• [GIVEN TASK]: Update the lines from the one containing "85: (136, 378)" to the one containing "91: (479, 263)" by changing "378" to "380" and leaving everything else the same. Give only those lines.

• [RECORD EXTRACTS]:
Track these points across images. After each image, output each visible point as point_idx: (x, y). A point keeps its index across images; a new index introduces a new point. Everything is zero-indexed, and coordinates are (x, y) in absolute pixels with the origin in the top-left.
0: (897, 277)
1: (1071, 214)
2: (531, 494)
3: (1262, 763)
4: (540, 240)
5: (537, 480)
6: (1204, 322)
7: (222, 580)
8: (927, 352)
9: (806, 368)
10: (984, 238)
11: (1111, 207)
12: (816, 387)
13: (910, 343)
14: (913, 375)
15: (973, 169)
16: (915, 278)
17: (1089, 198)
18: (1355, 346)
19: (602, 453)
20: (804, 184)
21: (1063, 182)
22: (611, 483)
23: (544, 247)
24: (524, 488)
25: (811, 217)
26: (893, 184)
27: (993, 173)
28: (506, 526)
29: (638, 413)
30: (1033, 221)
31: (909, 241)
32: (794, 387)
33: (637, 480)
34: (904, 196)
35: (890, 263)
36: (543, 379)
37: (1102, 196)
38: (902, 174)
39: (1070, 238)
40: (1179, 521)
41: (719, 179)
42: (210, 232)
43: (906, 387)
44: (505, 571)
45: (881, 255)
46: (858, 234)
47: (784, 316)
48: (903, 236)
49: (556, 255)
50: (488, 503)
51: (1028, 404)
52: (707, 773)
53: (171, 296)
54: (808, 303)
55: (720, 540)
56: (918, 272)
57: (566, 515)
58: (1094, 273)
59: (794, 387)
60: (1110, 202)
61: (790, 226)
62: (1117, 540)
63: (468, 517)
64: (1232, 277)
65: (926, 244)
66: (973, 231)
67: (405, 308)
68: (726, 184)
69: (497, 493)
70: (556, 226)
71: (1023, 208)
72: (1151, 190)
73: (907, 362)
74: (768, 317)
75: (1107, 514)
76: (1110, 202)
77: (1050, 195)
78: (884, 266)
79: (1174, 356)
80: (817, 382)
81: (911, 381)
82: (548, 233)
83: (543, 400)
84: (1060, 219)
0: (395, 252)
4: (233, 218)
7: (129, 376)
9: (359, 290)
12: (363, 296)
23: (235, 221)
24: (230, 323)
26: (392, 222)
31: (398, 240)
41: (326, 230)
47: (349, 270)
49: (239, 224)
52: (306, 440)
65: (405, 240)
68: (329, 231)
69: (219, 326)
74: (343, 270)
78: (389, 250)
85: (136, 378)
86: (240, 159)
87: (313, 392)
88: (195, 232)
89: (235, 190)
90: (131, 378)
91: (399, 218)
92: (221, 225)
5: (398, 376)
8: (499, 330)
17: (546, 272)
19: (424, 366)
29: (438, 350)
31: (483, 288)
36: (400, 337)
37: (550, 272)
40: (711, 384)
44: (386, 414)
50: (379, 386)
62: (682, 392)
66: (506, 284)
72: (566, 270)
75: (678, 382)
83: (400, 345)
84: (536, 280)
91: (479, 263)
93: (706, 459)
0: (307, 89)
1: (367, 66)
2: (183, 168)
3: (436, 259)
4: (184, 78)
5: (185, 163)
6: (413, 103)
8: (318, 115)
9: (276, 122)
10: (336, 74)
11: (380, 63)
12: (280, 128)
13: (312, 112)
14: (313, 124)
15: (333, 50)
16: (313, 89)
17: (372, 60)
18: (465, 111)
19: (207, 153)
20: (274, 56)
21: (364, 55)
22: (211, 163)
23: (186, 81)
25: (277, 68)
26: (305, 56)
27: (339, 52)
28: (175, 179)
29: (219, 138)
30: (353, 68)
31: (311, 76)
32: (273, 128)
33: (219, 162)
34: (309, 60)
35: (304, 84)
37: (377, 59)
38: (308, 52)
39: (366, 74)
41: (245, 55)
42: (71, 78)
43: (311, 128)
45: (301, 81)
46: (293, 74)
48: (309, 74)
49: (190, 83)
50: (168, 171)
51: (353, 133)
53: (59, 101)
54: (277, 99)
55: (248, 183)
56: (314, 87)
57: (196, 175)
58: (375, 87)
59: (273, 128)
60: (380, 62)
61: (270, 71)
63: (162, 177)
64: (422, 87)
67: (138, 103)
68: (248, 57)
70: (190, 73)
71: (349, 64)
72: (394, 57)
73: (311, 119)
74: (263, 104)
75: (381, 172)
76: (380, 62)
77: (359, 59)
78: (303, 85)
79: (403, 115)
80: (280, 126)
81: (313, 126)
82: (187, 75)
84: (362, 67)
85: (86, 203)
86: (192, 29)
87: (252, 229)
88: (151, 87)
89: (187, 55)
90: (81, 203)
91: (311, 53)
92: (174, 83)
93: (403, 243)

• [RESPONSE FOR THIS EXERCISE]:
85: (136, 380)
86: (240, 159)
87: (313, 392)
88: (195, 232)
89: (235, 190)
90: (131, 380)
91: (399, 218)
92: (221, 225)
5: (398, 376)
8: (499, 330)
17: (546, 272)
19: (424, 366)
29: (438, 350)
31: (483, 288)
36: (400, 337)
37: (550, 272)
40: (711, 384)
44: (386, 414)
50: (379, 386)
62: (682, 392)
66: (506, 284)
72: (566, 270)
75: (678, 382)
83: (400, 345)
84: (536, 280)
91: (479, 263)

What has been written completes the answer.